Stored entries
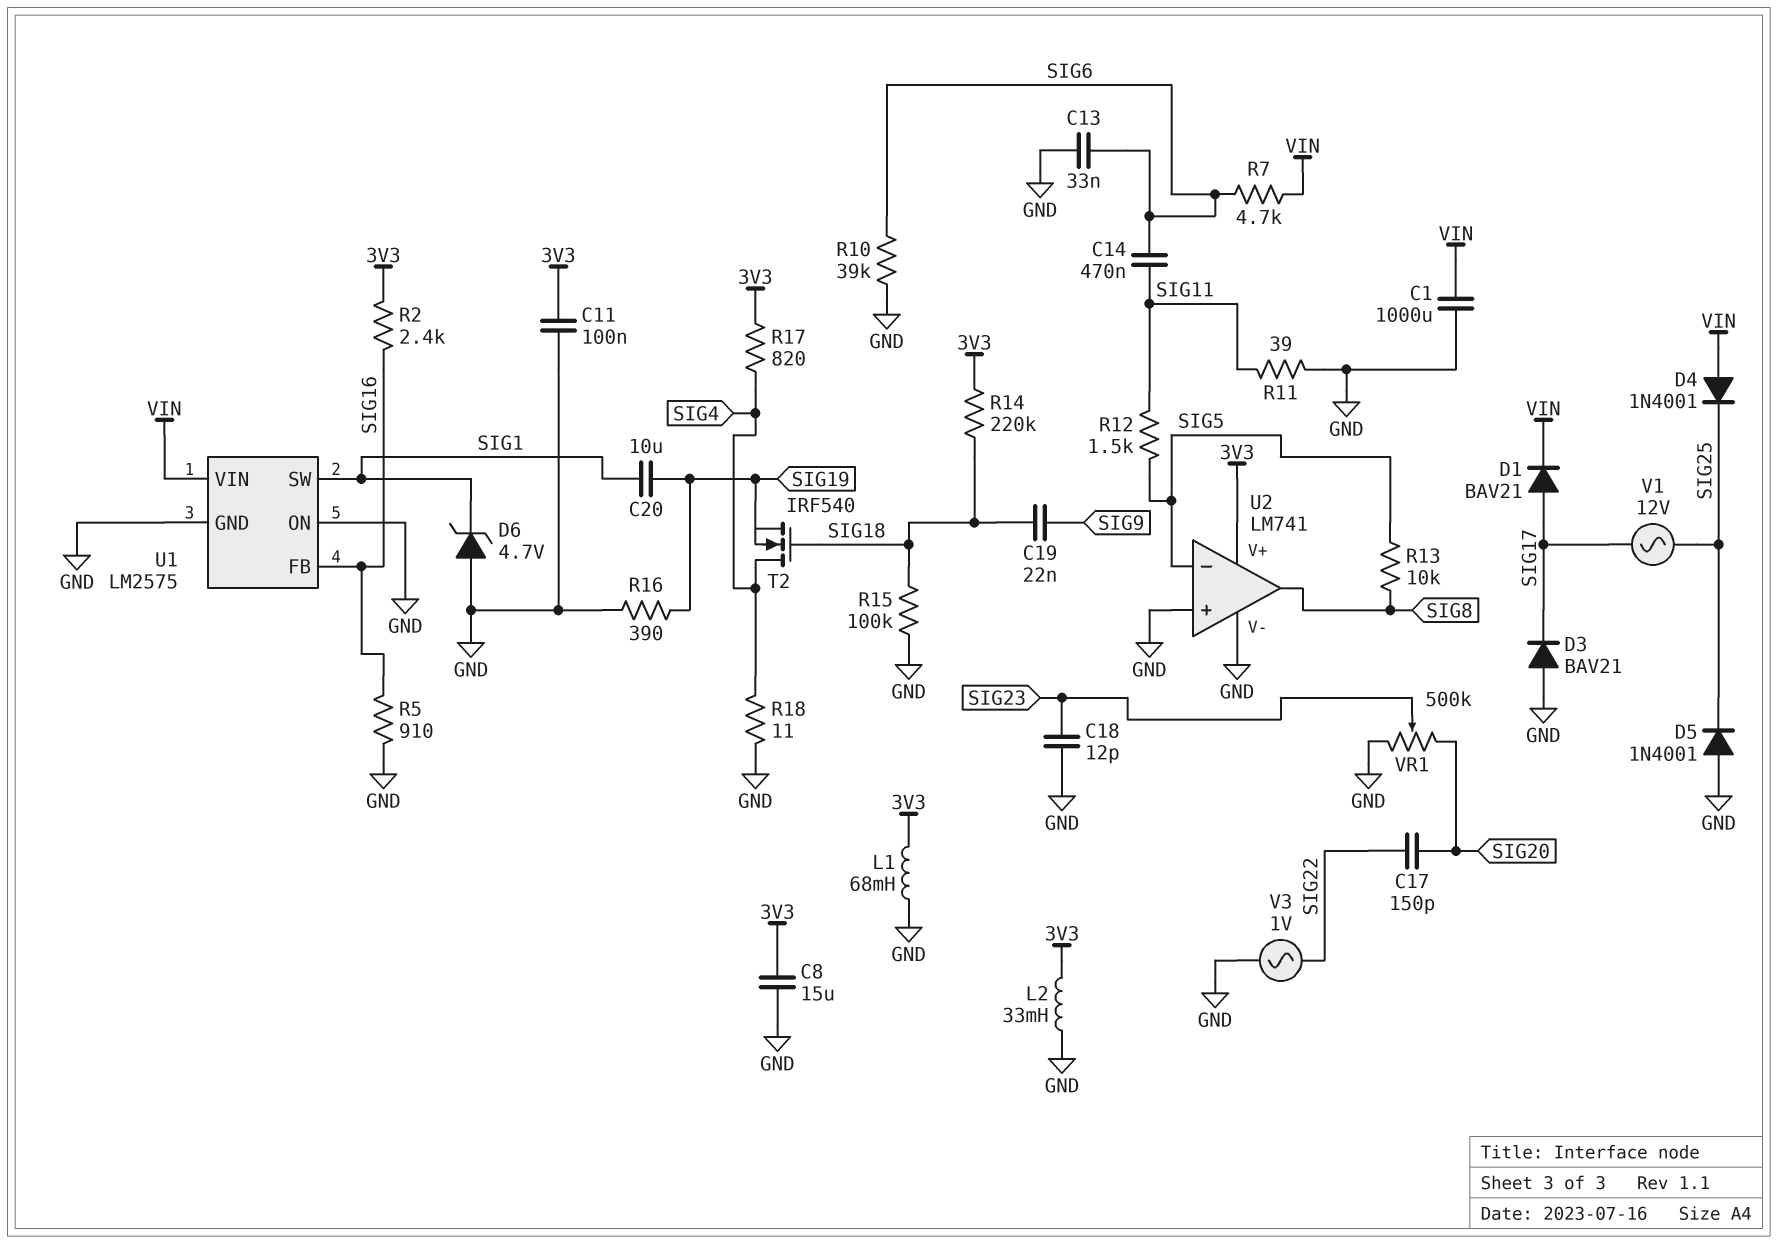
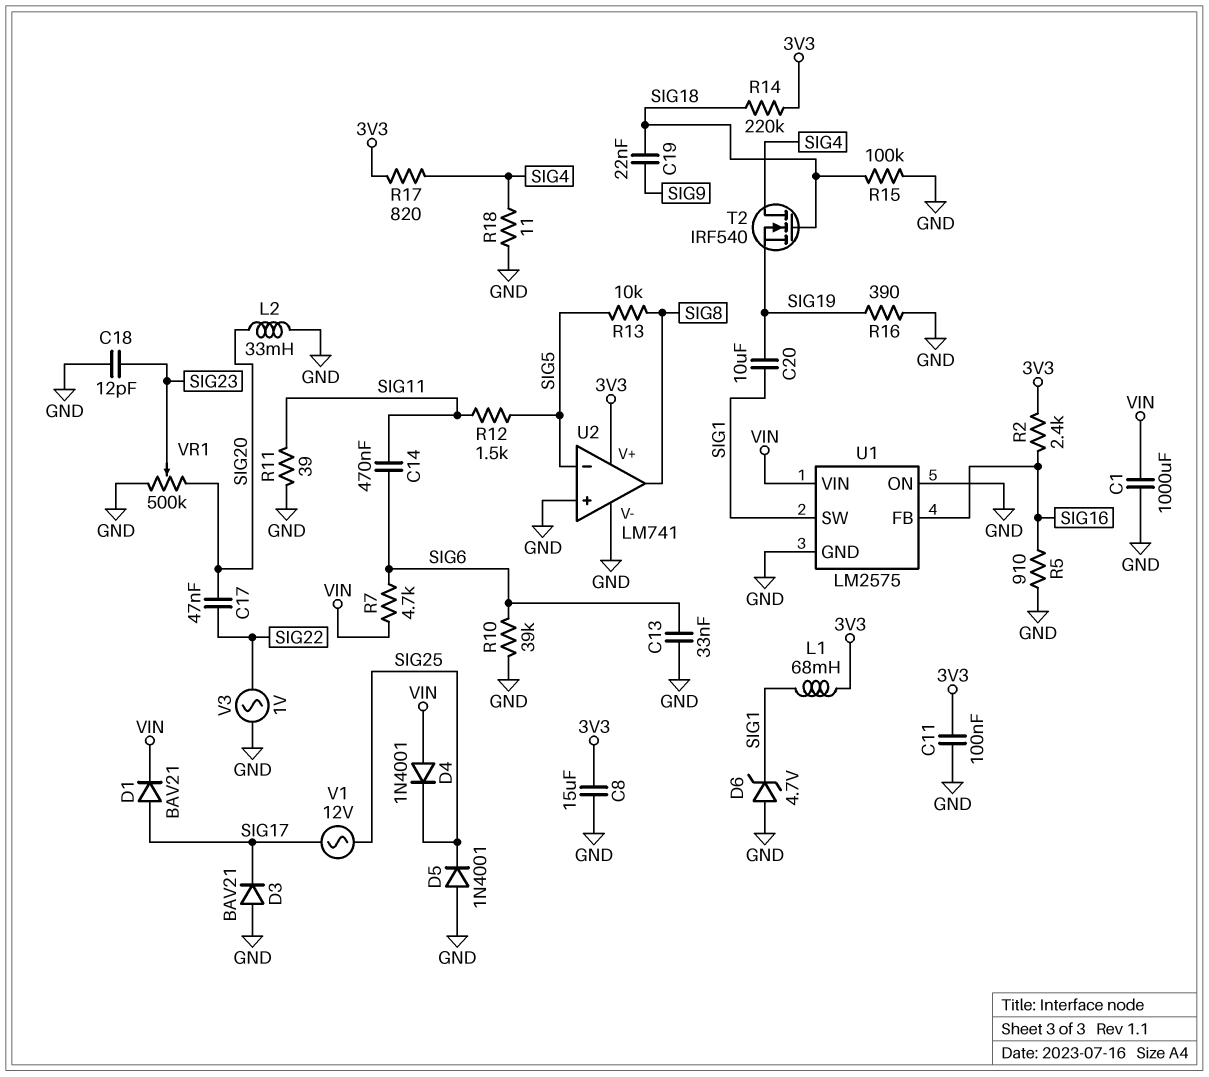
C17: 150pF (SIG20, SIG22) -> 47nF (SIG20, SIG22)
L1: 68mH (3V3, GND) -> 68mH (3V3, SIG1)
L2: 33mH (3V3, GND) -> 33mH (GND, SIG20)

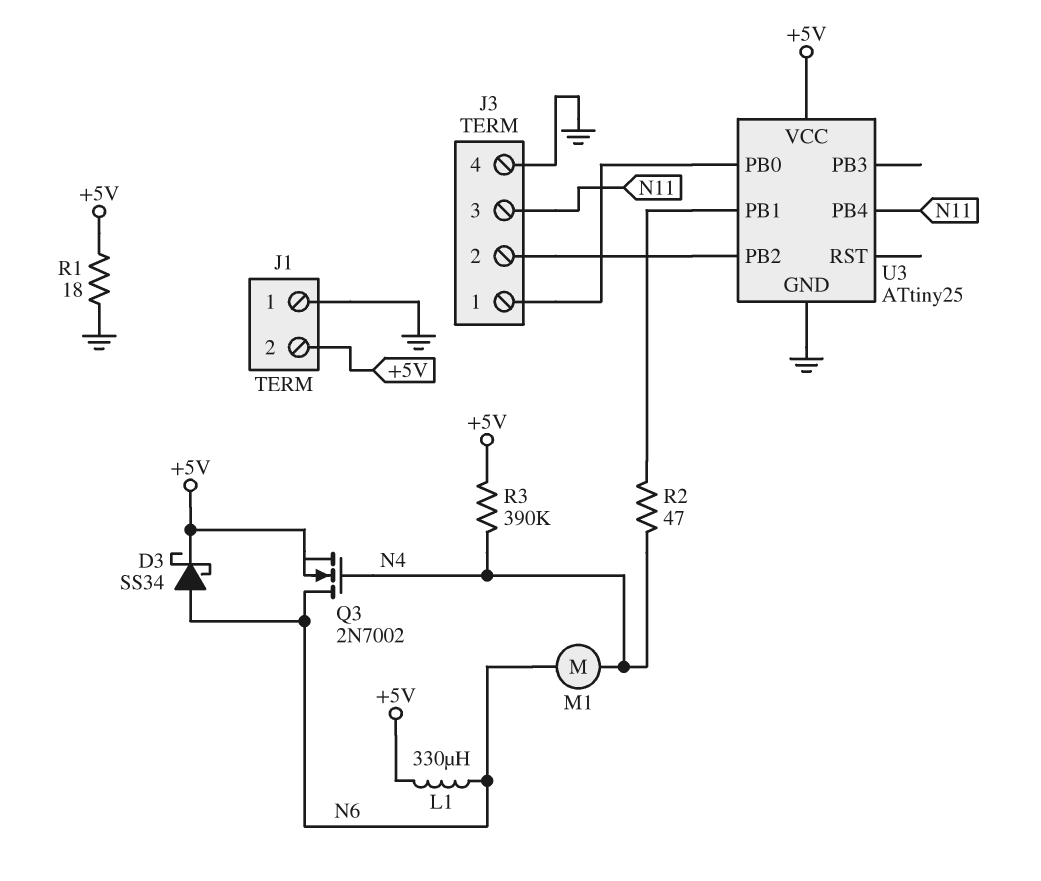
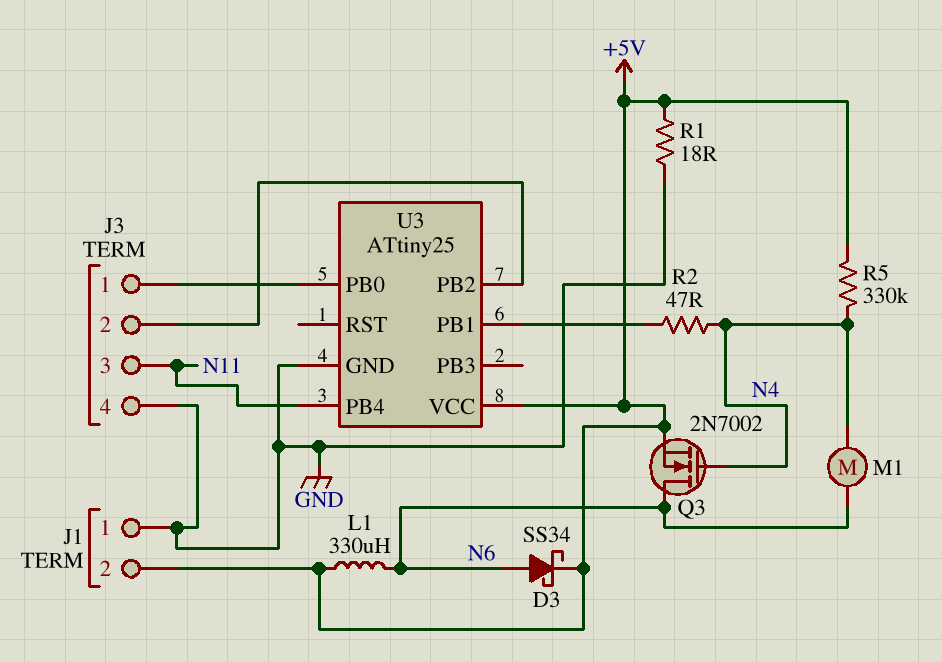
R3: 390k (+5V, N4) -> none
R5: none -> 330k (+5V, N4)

Try it =>
Return every entry above word for word, and include no images.

Result of the task =>
C17: 150pF (SIG20, SIG22) -> 47nF (SIG20, SIG22)
L1: 68mH (3V3, GND) -> 68mH (3V3, SIG1)
L2: 33mH (3V3, GND) -> 33mH (GND, SIG20)

R3: 390k (+5V, N4) -> none
R5: none -> 330k (+5V, N4)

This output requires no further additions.